INFORMATION SHOWN: Begin
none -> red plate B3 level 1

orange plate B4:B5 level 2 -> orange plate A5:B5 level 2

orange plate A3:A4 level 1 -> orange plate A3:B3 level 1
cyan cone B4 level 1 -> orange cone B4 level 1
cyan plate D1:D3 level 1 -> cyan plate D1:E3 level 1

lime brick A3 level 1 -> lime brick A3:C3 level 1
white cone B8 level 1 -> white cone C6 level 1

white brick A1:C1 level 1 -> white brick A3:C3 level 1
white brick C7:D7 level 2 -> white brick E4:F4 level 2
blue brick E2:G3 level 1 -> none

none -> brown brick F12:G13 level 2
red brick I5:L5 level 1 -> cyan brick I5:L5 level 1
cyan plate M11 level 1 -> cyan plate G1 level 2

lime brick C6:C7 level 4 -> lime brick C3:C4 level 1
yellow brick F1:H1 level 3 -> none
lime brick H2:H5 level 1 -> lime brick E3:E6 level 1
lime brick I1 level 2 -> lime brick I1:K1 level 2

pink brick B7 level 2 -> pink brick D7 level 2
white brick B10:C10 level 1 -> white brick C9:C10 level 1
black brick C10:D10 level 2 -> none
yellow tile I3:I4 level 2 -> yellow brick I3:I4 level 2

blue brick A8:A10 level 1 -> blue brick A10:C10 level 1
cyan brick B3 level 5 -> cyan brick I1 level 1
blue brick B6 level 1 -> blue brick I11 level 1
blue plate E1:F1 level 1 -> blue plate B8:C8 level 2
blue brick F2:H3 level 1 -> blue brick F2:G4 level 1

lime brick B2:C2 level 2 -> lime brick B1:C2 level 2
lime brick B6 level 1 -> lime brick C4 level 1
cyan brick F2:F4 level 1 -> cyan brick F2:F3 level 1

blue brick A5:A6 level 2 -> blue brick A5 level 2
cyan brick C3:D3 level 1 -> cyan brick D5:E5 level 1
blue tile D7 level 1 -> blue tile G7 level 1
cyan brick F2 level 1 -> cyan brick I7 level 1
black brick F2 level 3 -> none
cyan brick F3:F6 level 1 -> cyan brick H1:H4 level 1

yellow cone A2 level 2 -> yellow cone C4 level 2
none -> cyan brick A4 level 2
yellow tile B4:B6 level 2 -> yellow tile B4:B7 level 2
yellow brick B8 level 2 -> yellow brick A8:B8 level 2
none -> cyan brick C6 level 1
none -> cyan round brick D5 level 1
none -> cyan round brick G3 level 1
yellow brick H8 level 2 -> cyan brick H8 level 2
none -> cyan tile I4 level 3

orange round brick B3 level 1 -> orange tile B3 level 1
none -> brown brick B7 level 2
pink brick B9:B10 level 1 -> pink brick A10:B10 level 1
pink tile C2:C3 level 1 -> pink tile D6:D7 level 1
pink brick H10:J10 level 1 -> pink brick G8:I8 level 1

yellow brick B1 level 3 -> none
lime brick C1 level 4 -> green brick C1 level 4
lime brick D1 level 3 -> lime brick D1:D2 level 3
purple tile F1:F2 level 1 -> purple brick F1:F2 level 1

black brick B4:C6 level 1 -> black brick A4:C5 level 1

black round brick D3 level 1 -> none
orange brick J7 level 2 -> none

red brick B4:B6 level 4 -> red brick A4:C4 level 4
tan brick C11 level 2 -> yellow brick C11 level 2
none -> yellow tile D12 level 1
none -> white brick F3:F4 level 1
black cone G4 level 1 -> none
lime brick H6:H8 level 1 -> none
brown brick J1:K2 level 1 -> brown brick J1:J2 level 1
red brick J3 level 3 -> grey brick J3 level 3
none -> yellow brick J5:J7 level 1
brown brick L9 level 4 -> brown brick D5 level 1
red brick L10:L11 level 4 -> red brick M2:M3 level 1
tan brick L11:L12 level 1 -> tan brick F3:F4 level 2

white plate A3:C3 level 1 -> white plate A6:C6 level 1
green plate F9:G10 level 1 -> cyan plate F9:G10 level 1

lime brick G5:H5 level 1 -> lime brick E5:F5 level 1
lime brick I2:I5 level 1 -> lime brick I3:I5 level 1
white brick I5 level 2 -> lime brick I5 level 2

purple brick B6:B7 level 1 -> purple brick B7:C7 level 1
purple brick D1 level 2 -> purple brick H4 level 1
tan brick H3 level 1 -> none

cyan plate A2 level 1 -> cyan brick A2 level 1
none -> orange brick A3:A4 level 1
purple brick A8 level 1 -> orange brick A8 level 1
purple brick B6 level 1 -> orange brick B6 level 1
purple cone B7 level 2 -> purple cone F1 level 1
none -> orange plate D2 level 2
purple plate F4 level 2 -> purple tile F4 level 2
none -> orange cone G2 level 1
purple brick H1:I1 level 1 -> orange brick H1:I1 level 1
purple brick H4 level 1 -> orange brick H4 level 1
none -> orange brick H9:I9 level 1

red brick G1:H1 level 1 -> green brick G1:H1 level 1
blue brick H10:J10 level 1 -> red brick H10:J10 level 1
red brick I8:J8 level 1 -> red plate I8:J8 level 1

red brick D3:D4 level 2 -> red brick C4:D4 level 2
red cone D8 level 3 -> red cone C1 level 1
INFORMATION SHOWN: End
## REQUIREMENT
Nothing should appear in the answer except the lines above from the line with "white brick B10:C10" through the line with "blue brick F2:H3", both included, written out exactly.

## SOLVED PROBLEM
white brick B10:C10 level 1 -> white brick C9:C10 level 1
black brick C10:D10 level 2 -> none
yellow tile I3:I4 level 2 -> yellow brick I3:I4 level 2

blue brick A8:A10 level 1 -> blue brick A10:C10 level 1
cyan brick B3 level 5 -> cyan brick I1 level 1
blue brick B6 level 1 -> blue brick I11 level 1
blue plate E1:F1 level 1 -> blue plate B8:C8 level 2
blue brick F2:H3 level 1 -> blue brick F2:G4 level 1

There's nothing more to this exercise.